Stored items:
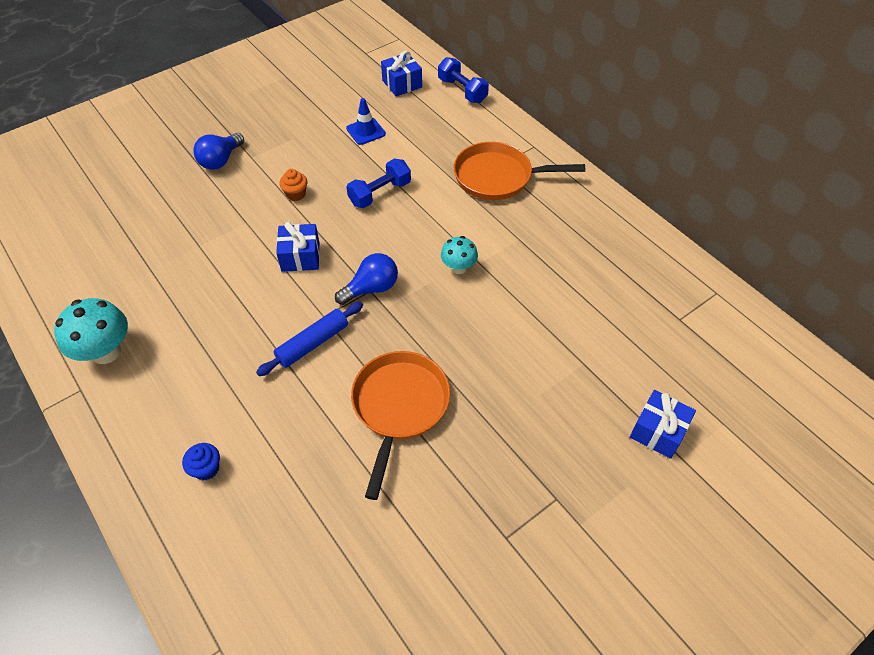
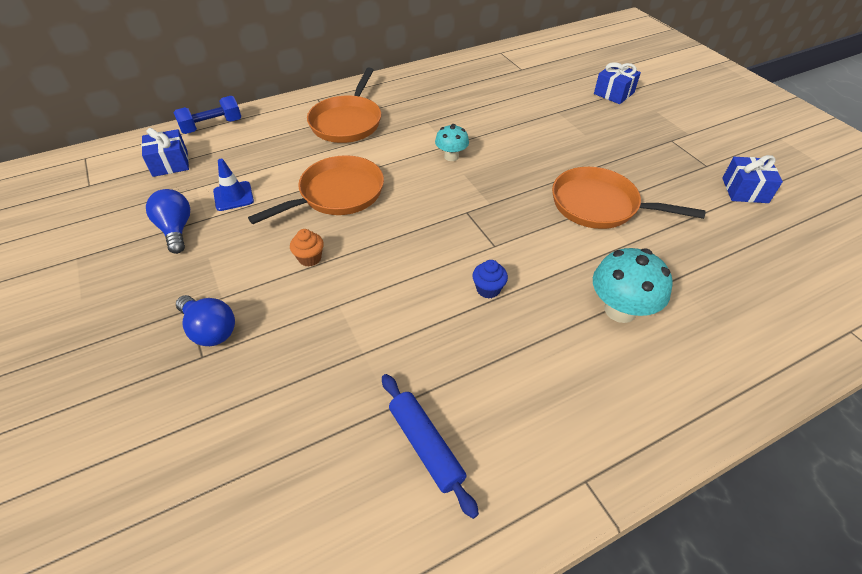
camera: 80 degrees left, 5 degrees down
(106, 352) = (526, 453): turquoise mushroom -> turquoise mushroom (620, 310)
(206, 469) = (680, 342): blue cupcake -> blue cupcake (488, 289)
(300, 256) = (409, 259): blue gift -> blue gift (744, 190)
(313, 343) = (528, 255): blue rolling pin -> blue rolling pin (426, 446)
(371, 288) = (465, 210): blue light bulb -> blue light bulb (176, 229)
(380, 193) = (337, 194): blue dumbbell -> orange pan

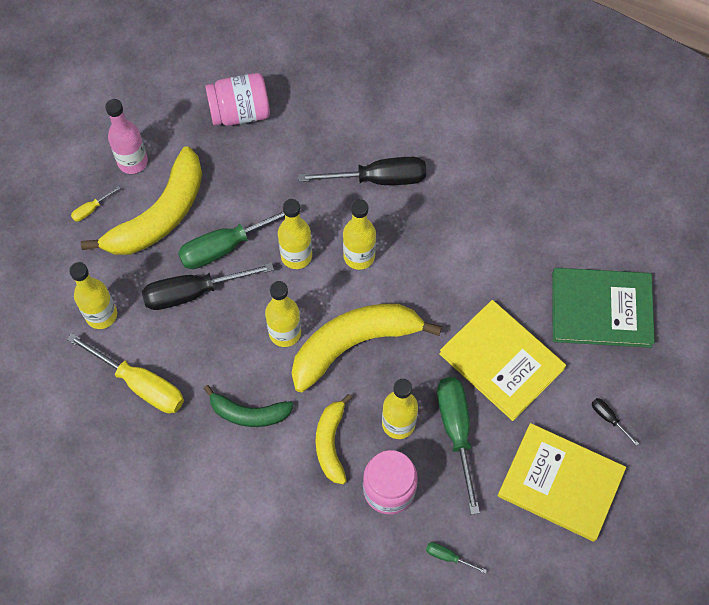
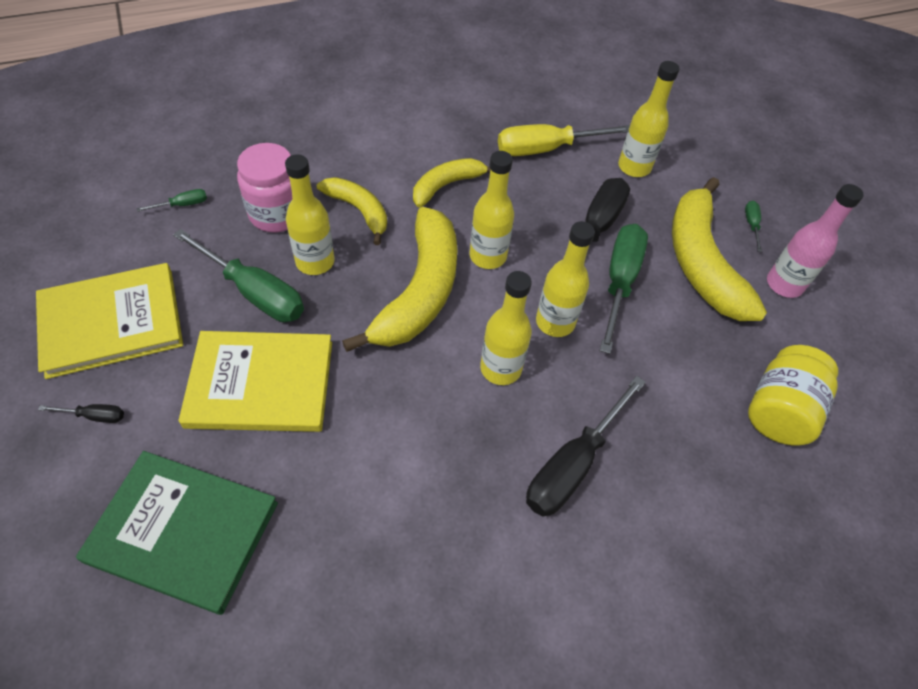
camera: 130 degrees right, 10 degrees down
(91, 209) = (751, 225): yellow screwdriver -> green screwdriver
(240, 112) = (779, 410): pink jar -> yellow jar
(248, 413) = (446, 185): green banana -> yellow banana
(601, 309) = (183, 532): green book -> green book turned 60 degrees clockwise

**What you are asked to do**
If a line in the records contains the word "green", copy it.

**Task output**
(91, 209) = (751, 225): yellow screwdriver -> green screwdriver
(248, 413) = (446, 185): green banana -> yellow banana
(601, 309) = (183, 532): green book -> green book turned 60 degrees clockwise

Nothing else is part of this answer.